What to do>
Keeping every word the same, give again only the lines from the one with "Mobile cabin.svg: [604,88,798,215]" through the end of the data, both included, and leave every picture out.

┌────────

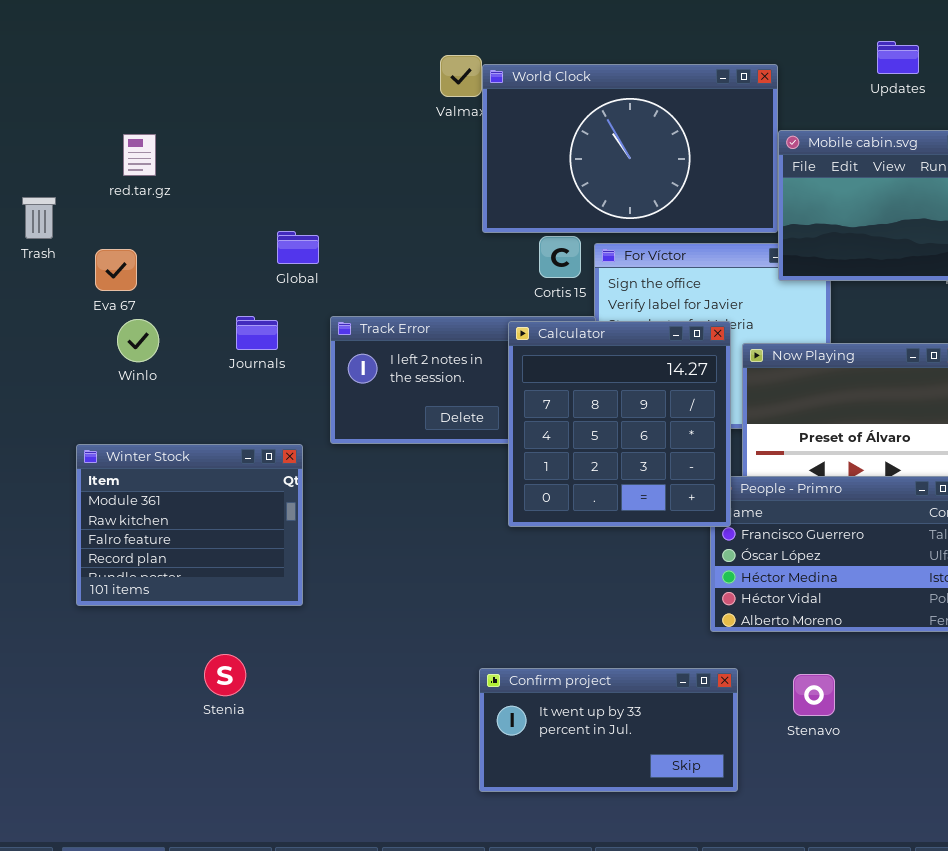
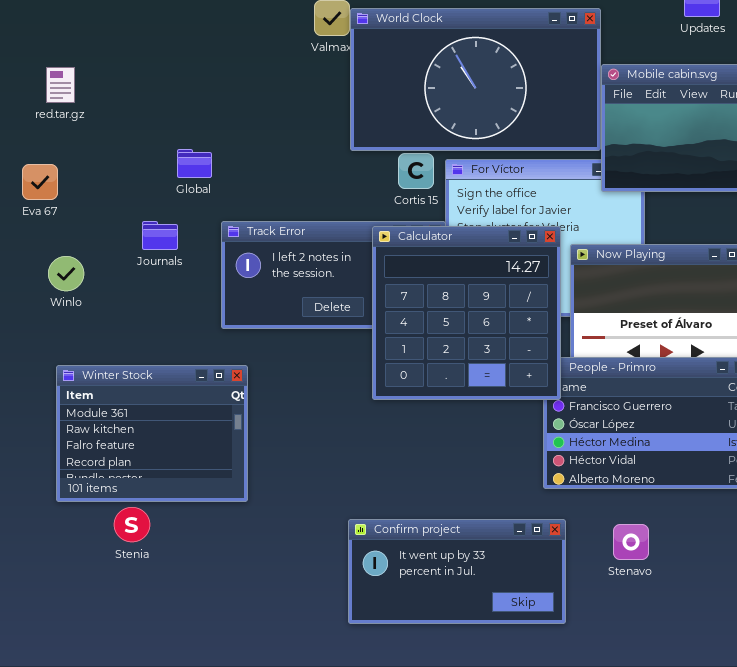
Winlo: [117,319,159,362] -> [48,256,84,291], moved
Winter Stock: [76,444,303,606] -> [56,365,248,502], moved

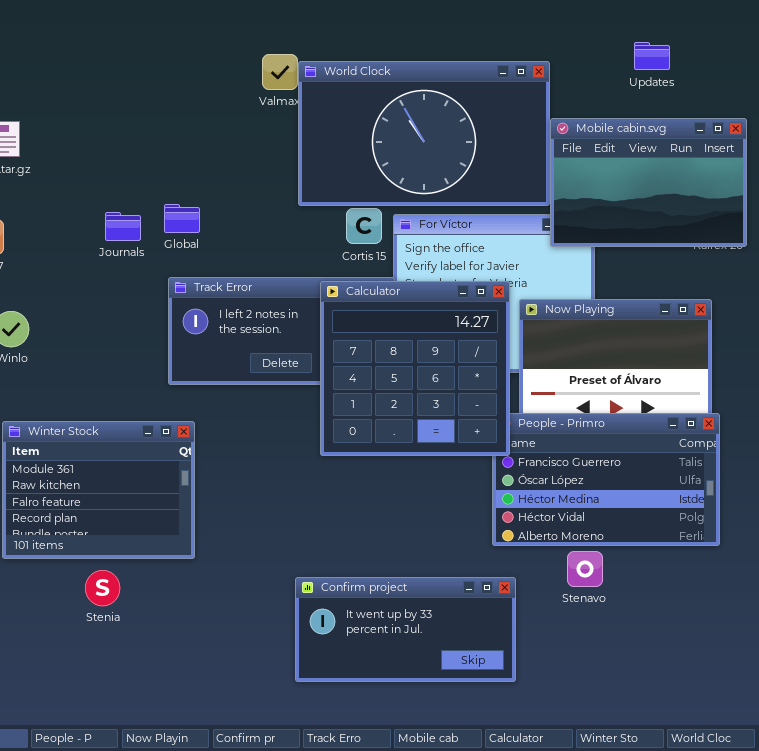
Global: [177,149,212,178] -> [164,204,200,233], moved
Journals: [142,221,178,250] -> [105,212,141,241], moved
Stenia: [114,507,150,542] -> [85,570,120,606], moved
Stenavo: [613,524,649,560] -> [567,551,603,587], moved

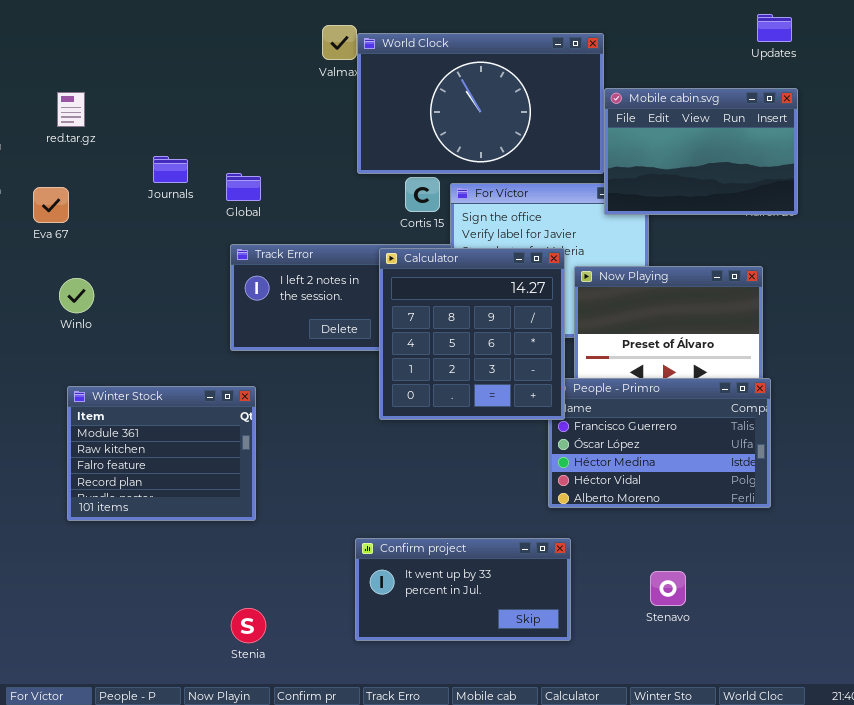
Updates: [634,42,670,70] -> [757,14,792,42], moved
Journals: [105,212,141,241] -> [153,156,188,183], moved
Stenavo: [567,551,603,587] -> [650,571,686,606], moved
Stenia: [85,570,120,606] -> [231,608,266,643], moved

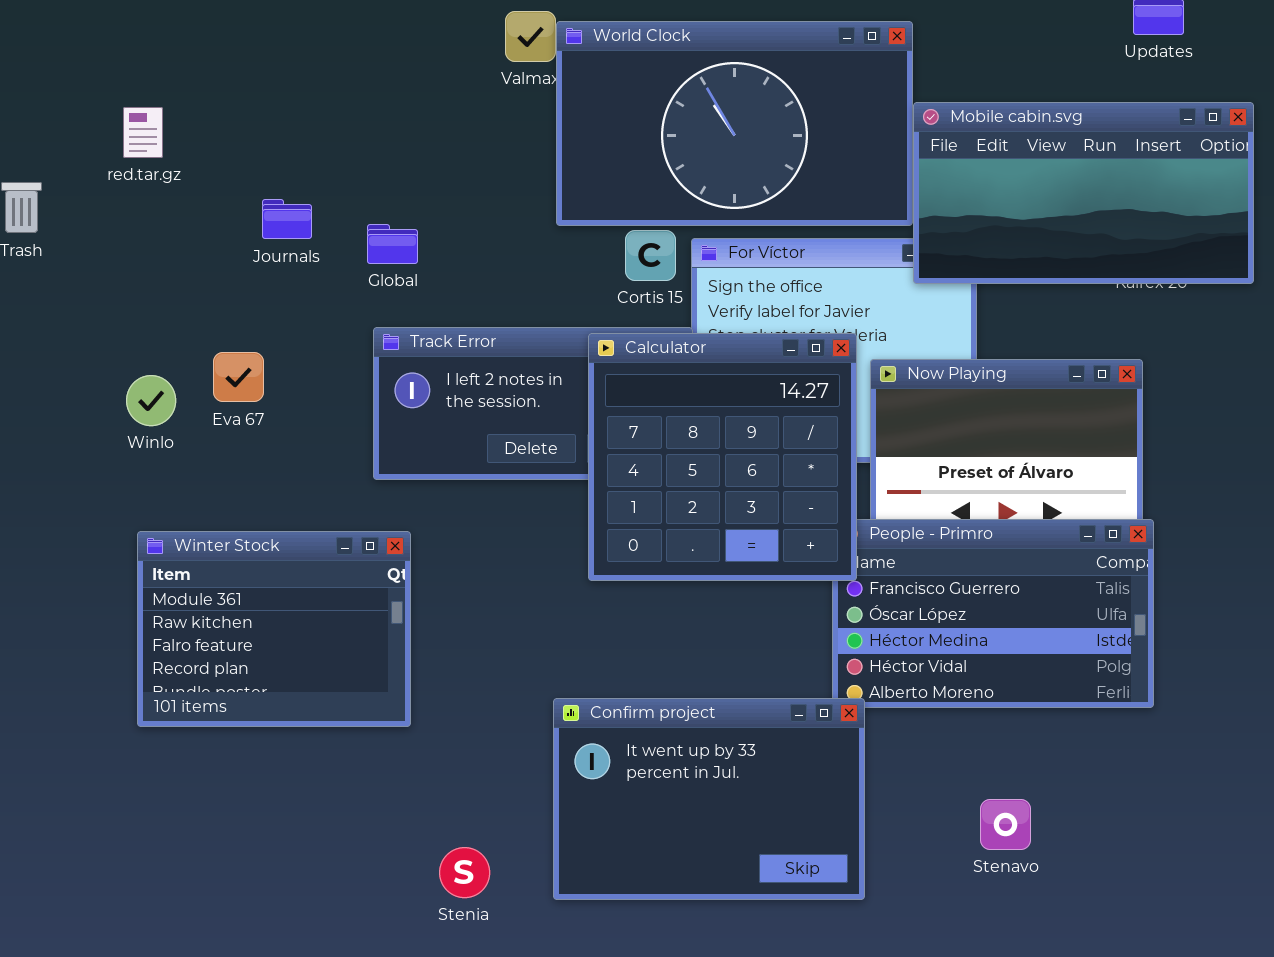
Mobile cabin.svg: [604,88,798,215] -> [913,102,1254,284], resized
Eva 67: [33,187,69,223] -> [213,352,264,402], moved
Confirm project: [355,538,571,641] -> [553,698,865,900], resized
Stenia: [231,608,266,643] -> [439,847,490,898], moved

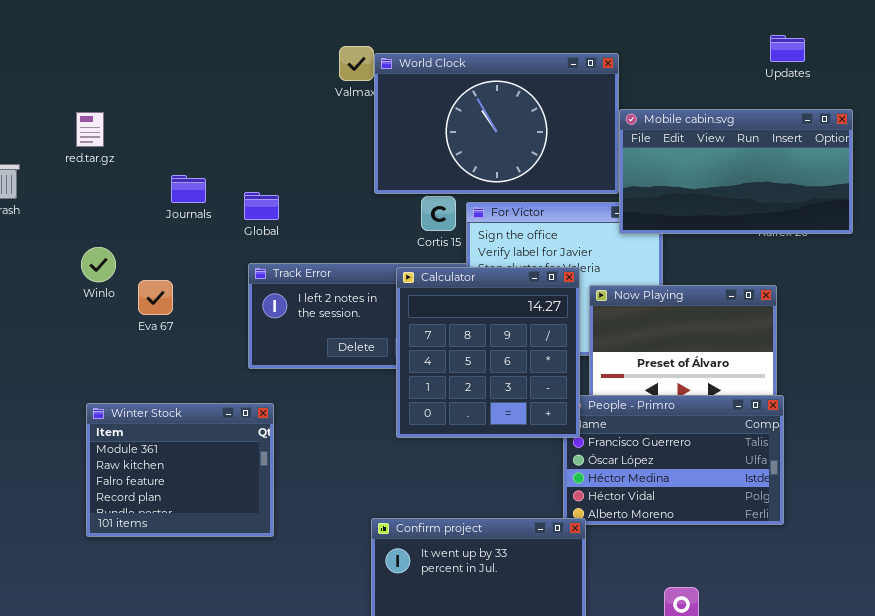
Winlo: [126,375,176,426] -> [81,247,116,282], moved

└────────

Result of this task>
Mobile cabin.svg: [604,88,798,215] -> [913,102,1254,284], resized
Eva 67: [33,187,69,223] -> [213,352,264,402], moved
Confirm project: [355,538,571,641] -> [553,698,865,900], resized
Stenia: [231,608,266,643] -> [439,847,490,898], moved

Winlo: [126,375,176,426] -> [81,247,116,282], moved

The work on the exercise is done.